*YOUR TASK*:
When you reach the line containing "SD1 pin MISO: 16 -> 5" in the records below, start copying exactly, and stop once you have copied the line containing "FAN2 pin SIG: A12 -> B7".
___ GIVEN DATA ___
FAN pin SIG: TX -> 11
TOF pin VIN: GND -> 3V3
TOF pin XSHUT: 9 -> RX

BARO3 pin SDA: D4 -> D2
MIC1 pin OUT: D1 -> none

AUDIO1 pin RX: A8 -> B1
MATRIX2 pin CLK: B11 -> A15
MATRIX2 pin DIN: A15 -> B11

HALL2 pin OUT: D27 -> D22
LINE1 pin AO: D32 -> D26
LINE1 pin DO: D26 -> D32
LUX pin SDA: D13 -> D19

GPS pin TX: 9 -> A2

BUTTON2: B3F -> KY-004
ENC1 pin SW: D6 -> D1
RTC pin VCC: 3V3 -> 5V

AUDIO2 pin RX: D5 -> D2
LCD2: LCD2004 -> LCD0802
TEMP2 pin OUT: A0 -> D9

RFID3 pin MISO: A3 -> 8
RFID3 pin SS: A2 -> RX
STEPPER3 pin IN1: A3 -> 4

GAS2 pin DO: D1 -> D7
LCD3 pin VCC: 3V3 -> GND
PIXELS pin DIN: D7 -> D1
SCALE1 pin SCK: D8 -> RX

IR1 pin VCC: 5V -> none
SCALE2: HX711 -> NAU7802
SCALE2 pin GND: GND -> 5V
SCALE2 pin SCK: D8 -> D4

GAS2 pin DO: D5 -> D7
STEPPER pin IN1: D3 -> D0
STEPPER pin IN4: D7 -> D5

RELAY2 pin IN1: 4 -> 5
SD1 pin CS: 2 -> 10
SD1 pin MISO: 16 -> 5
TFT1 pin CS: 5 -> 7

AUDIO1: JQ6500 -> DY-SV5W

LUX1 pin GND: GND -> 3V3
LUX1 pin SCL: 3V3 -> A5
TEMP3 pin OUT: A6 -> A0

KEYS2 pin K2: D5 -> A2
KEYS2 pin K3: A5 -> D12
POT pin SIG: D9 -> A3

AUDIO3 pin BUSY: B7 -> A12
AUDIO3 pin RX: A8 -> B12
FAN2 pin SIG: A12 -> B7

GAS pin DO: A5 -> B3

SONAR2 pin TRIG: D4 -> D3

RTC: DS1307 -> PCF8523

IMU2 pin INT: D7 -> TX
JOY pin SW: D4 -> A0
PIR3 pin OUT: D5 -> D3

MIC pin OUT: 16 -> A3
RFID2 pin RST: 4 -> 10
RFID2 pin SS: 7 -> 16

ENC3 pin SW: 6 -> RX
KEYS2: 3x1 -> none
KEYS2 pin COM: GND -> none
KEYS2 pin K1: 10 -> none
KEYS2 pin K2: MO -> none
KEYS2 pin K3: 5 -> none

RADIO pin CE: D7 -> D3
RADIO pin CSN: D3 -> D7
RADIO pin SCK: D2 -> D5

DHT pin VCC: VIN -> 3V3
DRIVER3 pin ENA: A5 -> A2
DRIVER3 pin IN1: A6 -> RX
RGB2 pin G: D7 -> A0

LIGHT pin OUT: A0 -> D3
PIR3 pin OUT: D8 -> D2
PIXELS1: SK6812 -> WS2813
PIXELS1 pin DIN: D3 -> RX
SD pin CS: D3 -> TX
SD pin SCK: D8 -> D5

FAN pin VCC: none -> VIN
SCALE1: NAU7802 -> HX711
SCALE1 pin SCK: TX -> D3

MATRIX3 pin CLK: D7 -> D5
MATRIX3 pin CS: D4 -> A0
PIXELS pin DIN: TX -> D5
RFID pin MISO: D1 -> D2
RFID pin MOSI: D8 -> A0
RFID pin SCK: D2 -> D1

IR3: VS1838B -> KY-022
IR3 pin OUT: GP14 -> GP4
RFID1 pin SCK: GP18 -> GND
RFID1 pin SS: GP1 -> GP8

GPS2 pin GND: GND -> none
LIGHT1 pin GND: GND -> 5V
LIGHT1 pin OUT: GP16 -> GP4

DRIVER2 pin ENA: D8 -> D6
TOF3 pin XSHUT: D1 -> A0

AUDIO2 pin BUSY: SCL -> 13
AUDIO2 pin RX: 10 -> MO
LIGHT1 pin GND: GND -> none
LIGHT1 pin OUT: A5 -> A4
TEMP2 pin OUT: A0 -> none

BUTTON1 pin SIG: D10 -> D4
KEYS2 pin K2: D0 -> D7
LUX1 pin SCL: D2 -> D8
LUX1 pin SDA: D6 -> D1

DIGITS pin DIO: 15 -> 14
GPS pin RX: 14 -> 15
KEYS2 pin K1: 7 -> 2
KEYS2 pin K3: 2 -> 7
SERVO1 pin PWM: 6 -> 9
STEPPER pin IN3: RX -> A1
___
*ANSWER BELOW*:
SD1 pin MISO: 16 -> 5
TFT1 pin CS: 5 -> 7

AUDIO1: JQ6500 -> DY-SV5W

LUX1 pin GND: GND -> 3V3
LUX1 pin SCL: 3V3 -> A5
TEMP3 pin OUT: A6 -> A0

KEYS2 pin K2: D5 -> A2
KEYS2 pin K3: A5 -> D12
POT pin SIG: D9 -> A3

AUDIO3 pin BUSY: B7 -> A12
AUDIO3 pin RX: A8 -> B12
FAN2 pin SIG: A12 -> B7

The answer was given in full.